> [Exercise aim]:
Exactly as they stand, repeat the lines from the one containing "(243, 169) = (263, 258): pink nut -> none" through the final line of the listing, both ends included, and nothing else; skip the pictures.

> [Material for this exercise]:
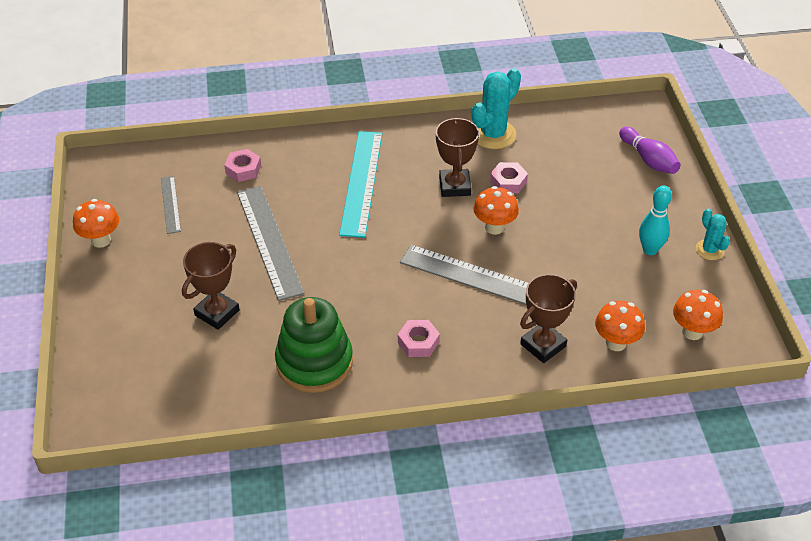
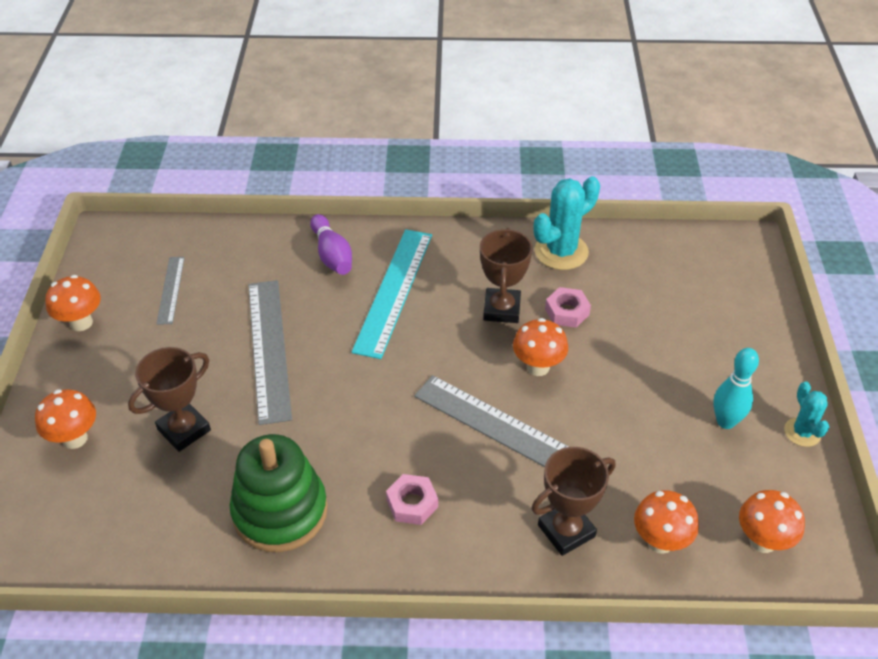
camera: 10 degrees right, 0 degrees up
(127, 331) = (75, 438): none -> orange mushroom
(243, 169) = (263, 258): pink nut -> none
(648, 159) = (743, 305): purple bowling pin -> purple bowling pin (332, 255)

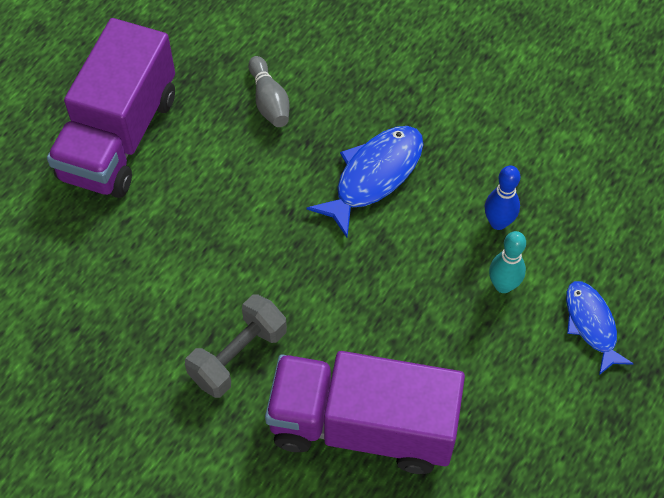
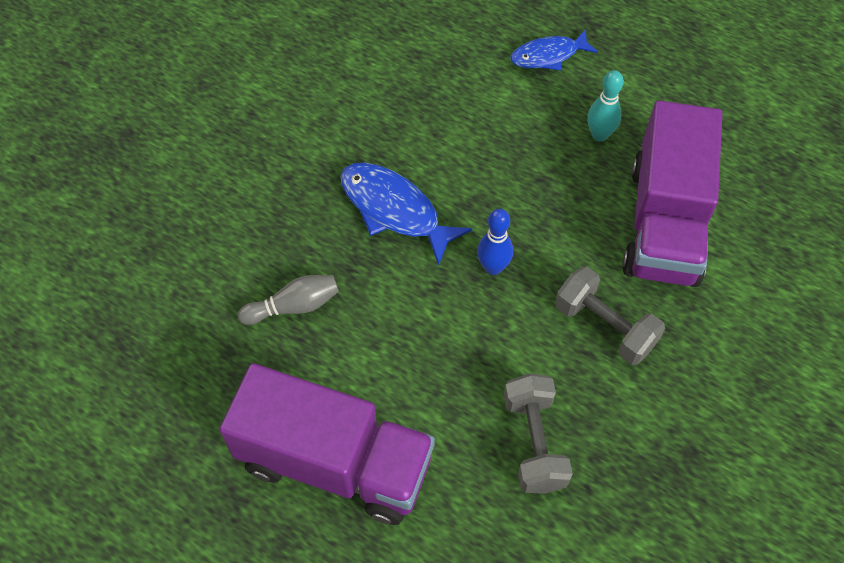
camera: 90 degrees left, 0 degrees up
(122, 287) = (534, 442): none -> grey dumbbell
(498, 222) = (447, 113): blue bowling pin -> blue bowling pin (493, 267)
(503, 285) = (513, 114): turquoise bowling pin -> turquoise bowling pin (599, 135)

> [The answer]:
(243, 169) = (263, 258): pink nut -> none
(648, 159) = (743, 305): purple bowling pin -> purple bowling pin (332, 255)

camera: 90 degrees left, 0 degrees up
(122, 287) = (534, 442): none -> grey dumbbell
(498, 222) = (447, 113): blue bowling pin -> blue bowling pin (493, 267)
(503, 285) = (513, 114): turquoise bowling pin -> turquoise bowling pin (599, 135)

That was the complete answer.